EXTRACTED MATERIAL:
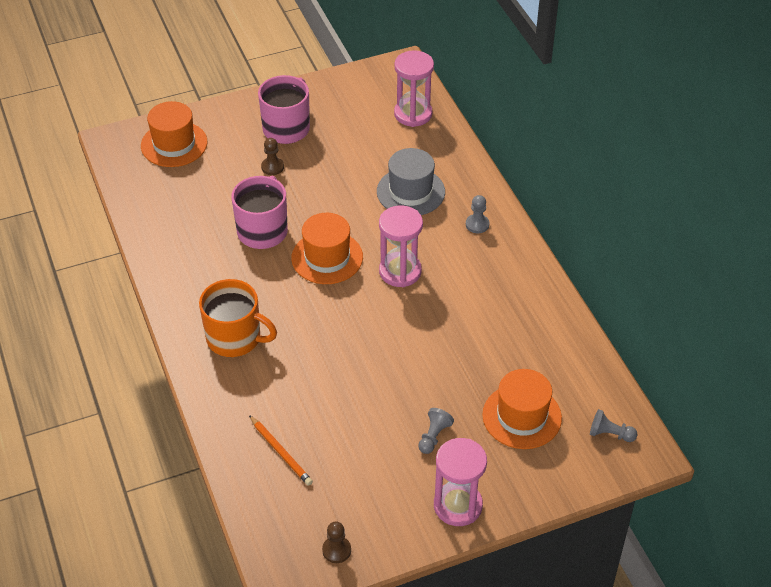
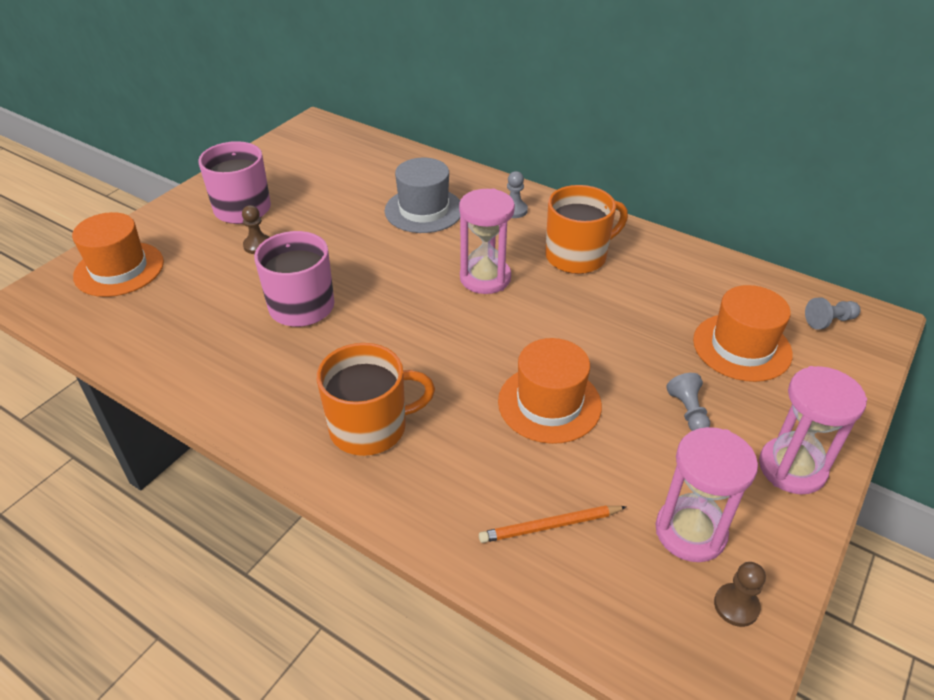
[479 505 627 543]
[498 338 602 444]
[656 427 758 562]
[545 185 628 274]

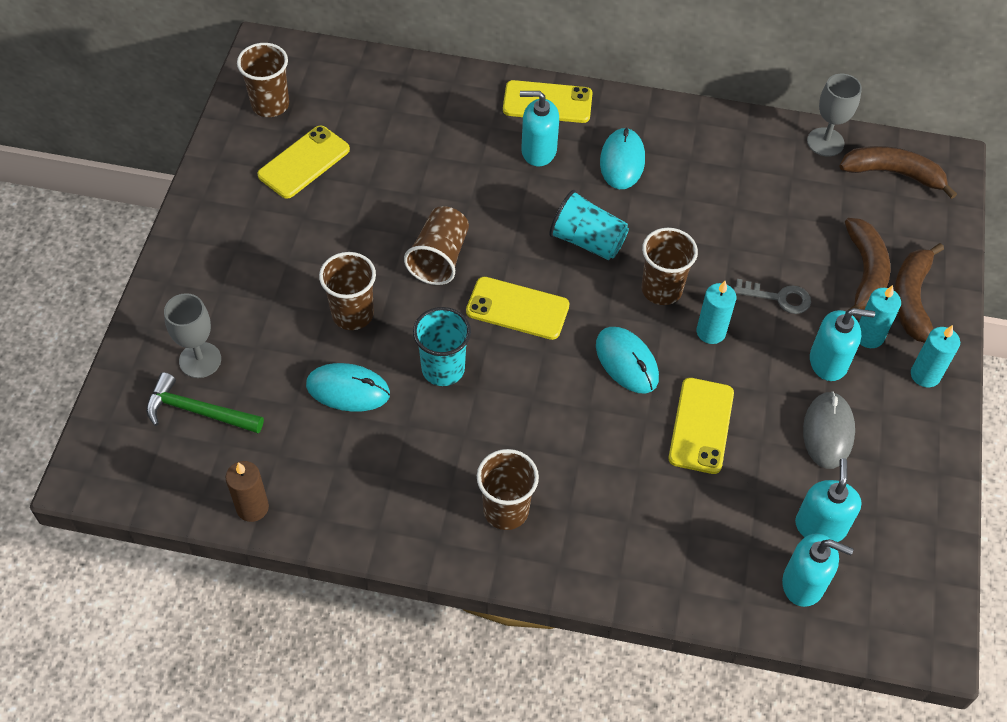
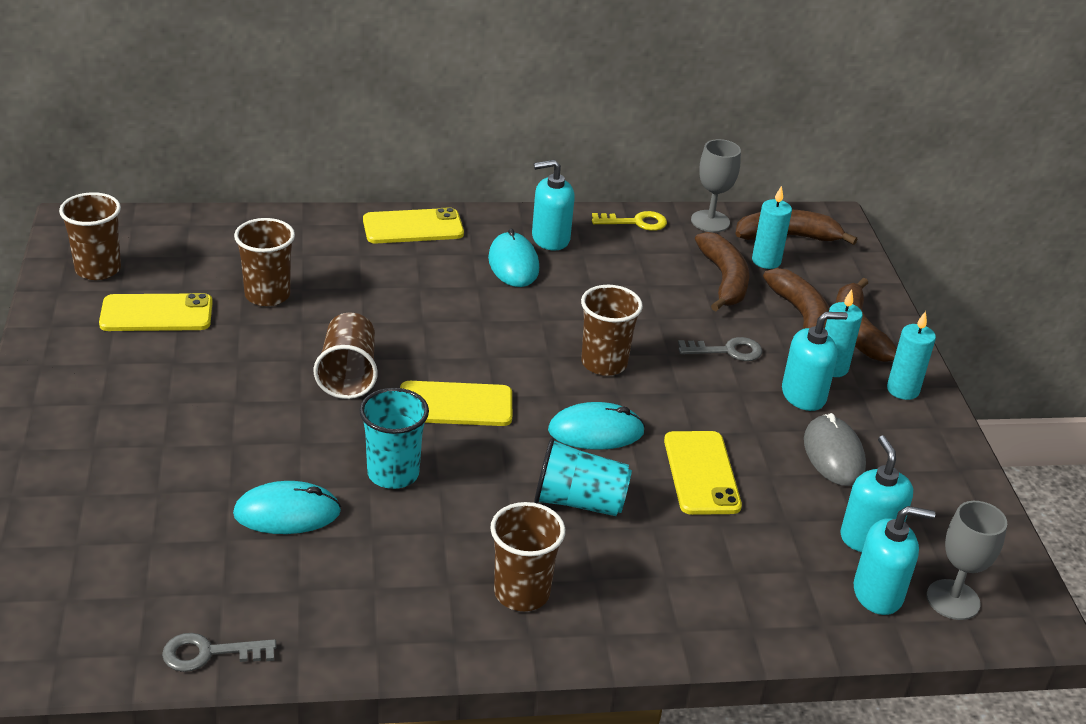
[146 372 264 433] (first image)
[927 501 1007 620]
[162 633 277 672]
[99 293 213 331]
[234 218 295 306]
[532 160 575 251]
[534 438 632 516]
[548 402 645 450]
[752 185 792 269]
[592 211 667 231]
[695 232 750 311]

ASSIGNED TASK:
Set every record down exactly, omitting pictures.

TASK RESULT:
[479 505 627 543]
[498 338 602 444]
[656 427 758 562]
[545 185 628 274]

[146 372 264 433] (first image)
[927 501 1007 620]
[162 633 277 672]
[99 293 213 331]
[234 218 295 306]
[532 160 575 251]
[534 438 632 516]
[548 402 645 450]
[752 185 792 269]
[592 211 667 231]
[695 232 750 311]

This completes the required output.